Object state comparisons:
____
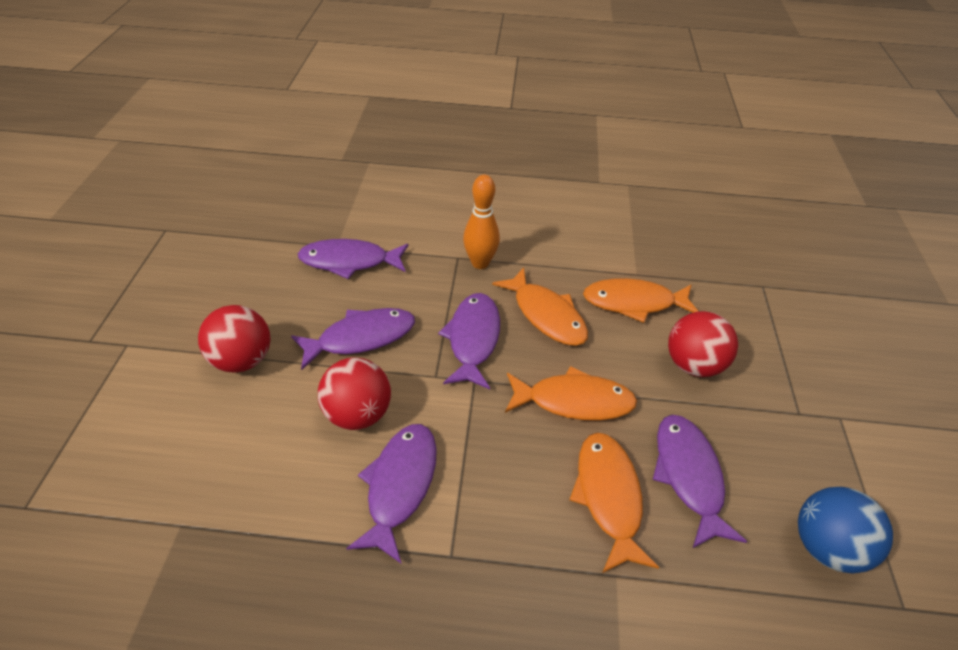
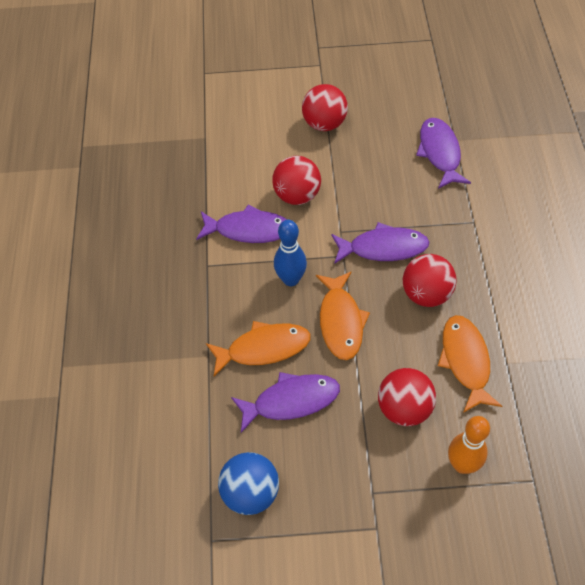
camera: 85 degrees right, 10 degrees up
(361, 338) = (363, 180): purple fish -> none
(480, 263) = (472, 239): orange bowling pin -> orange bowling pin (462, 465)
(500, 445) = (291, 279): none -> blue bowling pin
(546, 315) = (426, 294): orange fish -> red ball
____
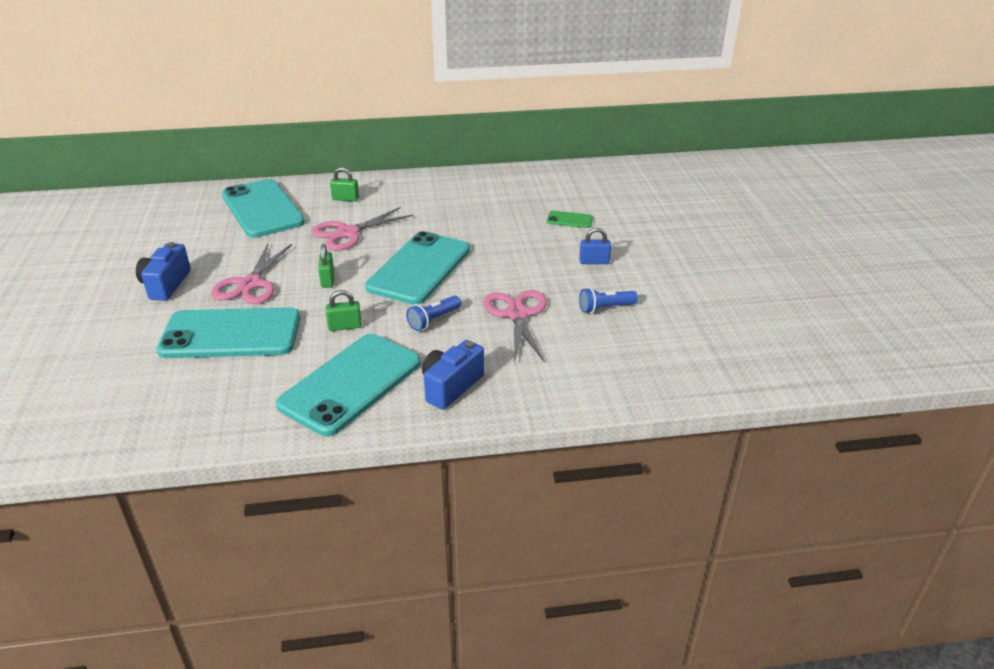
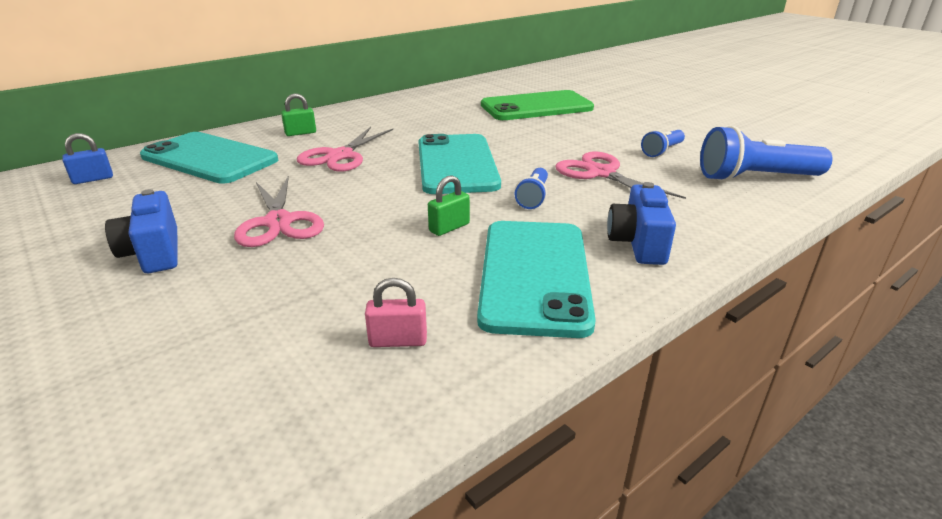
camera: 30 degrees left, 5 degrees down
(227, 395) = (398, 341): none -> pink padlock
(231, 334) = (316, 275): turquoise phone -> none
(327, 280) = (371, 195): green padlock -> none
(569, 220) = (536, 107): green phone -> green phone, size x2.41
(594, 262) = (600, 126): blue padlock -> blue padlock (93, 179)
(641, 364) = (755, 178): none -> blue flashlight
____
- TASK GOAL -
Reproduce the lines above, beginning at the line with "camera: 85 degrees right, 10 degrees up" and stopping after the line with "(546, 315) = (426, 294): orange", exactly as they are.

- REPLY TO THE TASK -
camera: 85 degrees right, 10 degrees up
(361, 338) = (363, 180): purple fish -> none
(480, 263) = (472, 239): orange bowling pin -> orange bowling pin (462, 465)
(500, 445) = (291, 279): none -> blue bowling pin
(546, 315) = (426, 294): orange fish -> red ball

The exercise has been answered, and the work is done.